_WHAT TO PRODUCE_. Output all of the material once more, so that every line matches the original exactly.

_SOURCE INFORMATION_.
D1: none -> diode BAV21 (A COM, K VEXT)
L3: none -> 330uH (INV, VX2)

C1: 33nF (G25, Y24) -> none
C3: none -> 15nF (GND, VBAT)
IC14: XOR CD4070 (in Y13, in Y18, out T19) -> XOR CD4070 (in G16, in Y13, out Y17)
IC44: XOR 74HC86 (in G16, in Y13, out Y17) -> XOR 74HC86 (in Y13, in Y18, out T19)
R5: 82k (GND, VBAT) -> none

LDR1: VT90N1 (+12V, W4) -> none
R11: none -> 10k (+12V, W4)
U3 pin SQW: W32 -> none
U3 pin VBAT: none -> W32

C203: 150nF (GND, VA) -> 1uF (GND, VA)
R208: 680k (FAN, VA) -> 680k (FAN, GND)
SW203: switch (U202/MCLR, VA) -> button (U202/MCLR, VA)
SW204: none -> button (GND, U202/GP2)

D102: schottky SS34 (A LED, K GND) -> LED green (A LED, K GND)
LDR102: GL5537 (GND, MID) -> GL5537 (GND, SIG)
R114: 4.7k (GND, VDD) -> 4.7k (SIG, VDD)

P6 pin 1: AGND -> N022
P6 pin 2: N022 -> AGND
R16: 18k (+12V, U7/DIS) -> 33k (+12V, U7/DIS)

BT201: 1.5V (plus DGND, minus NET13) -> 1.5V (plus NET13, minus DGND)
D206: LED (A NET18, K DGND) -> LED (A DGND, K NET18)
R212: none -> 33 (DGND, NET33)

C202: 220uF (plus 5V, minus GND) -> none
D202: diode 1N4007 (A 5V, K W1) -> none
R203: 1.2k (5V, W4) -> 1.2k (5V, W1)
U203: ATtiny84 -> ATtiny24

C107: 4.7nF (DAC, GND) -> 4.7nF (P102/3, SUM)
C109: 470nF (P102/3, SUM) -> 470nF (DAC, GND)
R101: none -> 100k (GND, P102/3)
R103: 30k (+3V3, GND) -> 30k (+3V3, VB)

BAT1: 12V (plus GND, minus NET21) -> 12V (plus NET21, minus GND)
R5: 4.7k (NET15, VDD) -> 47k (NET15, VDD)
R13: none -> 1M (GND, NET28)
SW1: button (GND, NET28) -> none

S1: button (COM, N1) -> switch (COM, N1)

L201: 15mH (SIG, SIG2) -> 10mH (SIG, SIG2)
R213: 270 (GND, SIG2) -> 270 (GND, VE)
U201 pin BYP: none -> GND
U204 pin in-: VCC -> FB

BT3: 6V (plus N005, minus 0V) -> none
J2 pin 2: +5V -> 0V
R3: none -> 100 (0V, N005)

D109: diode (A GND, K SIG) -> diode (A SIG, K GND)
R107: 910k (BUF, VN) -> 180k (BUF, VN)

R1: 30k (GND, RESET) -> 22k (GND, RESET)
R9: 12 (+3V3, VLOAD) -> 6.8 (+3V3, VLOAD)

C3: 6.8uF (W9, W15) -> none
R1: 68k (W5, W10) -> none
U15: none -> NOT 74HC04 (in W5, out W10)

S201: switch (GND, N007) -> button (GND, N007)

_ANSWER FOR THE TASK_.
D1: none -> diode BAV21 (A COM, K VEXT)
L3: none -> 330uH (INV, VX2)

C1: 33nF (G25, Y24) -> none
C3: none -> 15nF (GND, VBAT)
IC14: XOR CD4070 (in Y13, in Y18, out T19) -> XOR CD4070 (in G16, in Y13, out Y17)
IC44: XOR 74HC86 (in G16, in Y13, out Y17) -> XOR 74HC86 (in Y13, in Y18, out T19)
R5: 82k (GND, VBAT) -> none

LDR1: VT90N1 (+12V, W4) -> none
R11: none -> 10k (+12V, W4)
U3 pin SQW: W32 -> none
U3 pin VBAT: none -> W32

C203: 150nF (GND, VA) -> 1uF (GND, VA)
R208: 680k (FAN, VA) -> 680k (FAN, GND)
SW203: switch (U202/MCLR, VA) -> button (U202/MCLR, VA)
SW204: none -> button (GND, U202/GP2)

D102: schottky SS34 (A LED, K GND) -> LED green (A LED, K GND)
LDR102: GL5537 (GND, MID) -> GL5537 (GND, SIG)
R114: 4.7k (GND, VDD) -> 4.7k (SIG, VDD)

P6 pin 1: AGND -> N022
P6 pin 2: N022 -> AGND
R16: 18k (+12V, U7/DIS) -> 33k (+12V, U7/DIS)

BT201: 1.5V (plus DGND, minus NET13) -> 1.5V (plus NET13, minus DGND)
D206: LED (A NET18, K DGND) -> LED (A DGND, K NET18)
R212: none -> 33 (DGND, NET33)

C202: 220uF (plus 5V, minus GND) -> none
D202: diode 1N4007 (A 5V, K W1) -> none
R203: 1.2k (5V, W4) -> 1.2k (5V, W1)
U203: ATtiny84 -> ATtiny24

C107: 4.7nF (DAC, GND) -> 4.7nF (P102/3, SUM)
C109: 470nF (P102/3, SUM) -> 470nF (DAC, GND)
R101: none -> 100k (GND, P102/3)
R103: 30k (+3V3, GND) -> 30k (+3V3, VB)

BAT1: 12V (plus GND, minus NET21) -> 12V (plus NET21, minus GND)
R5: 4.7k (NET15, VDD) -> 47k (NET15, VDD)
R13: none -> 1M (GND, NET28)
SW1: button (GND, NET28) -> none

S1: button (COM, N1) -> switch (COM, N1)

L201: 15mH (SIG, SIG2) -> 10mH (SIG, SIG2)
R213: 270 (GND, SIG2) -> 270 (GND, VE)
U201 pin BYP: none -> GND
U204 pin in-: VCC -> FB

BT3: 6V (plus N005, minus 0V) -> none
J2 pin 2: +5V -> 0V
R3: none -> 100 (0V, N005)

D109: diode (A GND, K SIG) -> diode (A SIG, K GND)
R107: 910k (BUF, VN) -> 180k (BUF, VN)

R1: 30k (GND, RESET) -> 22k (GND, RESET)
R9: 12 (+3V3, VLOAD) -> 6.8 (+3V3, VLOAD)

C3: 6.8uF (W9, W15) -> none
R1: 68k (W5, W10) -> none
U15: none -> NOT 74HC04 (in W5, out W10)

S201: switch (GND, N007) -> button (GND, N007)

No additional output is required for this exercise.